▸ Work required
In the following material, identify every line holding the string "green" and return it.
....................
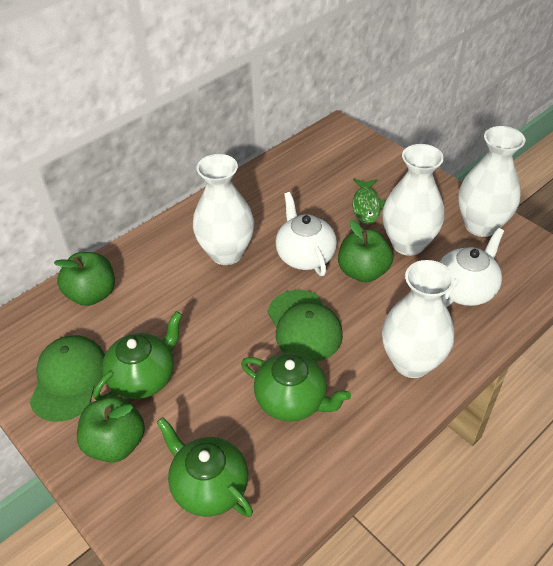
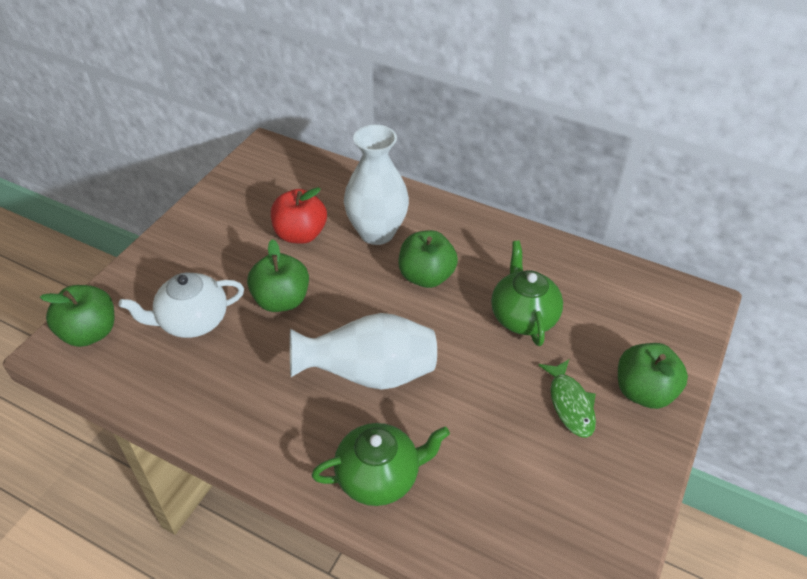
green apple: 3 -> 4
green cap: 2 -> 0
green teapot: 3 -> 2
red apple: 0 -> 1
white teapot: 2 -> 1
white vase: 4 -> 2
....................
▸ Solution to this problem
green apple: 3 -> 4
green cap: 2 -> 0
green teapot: 3 -> 2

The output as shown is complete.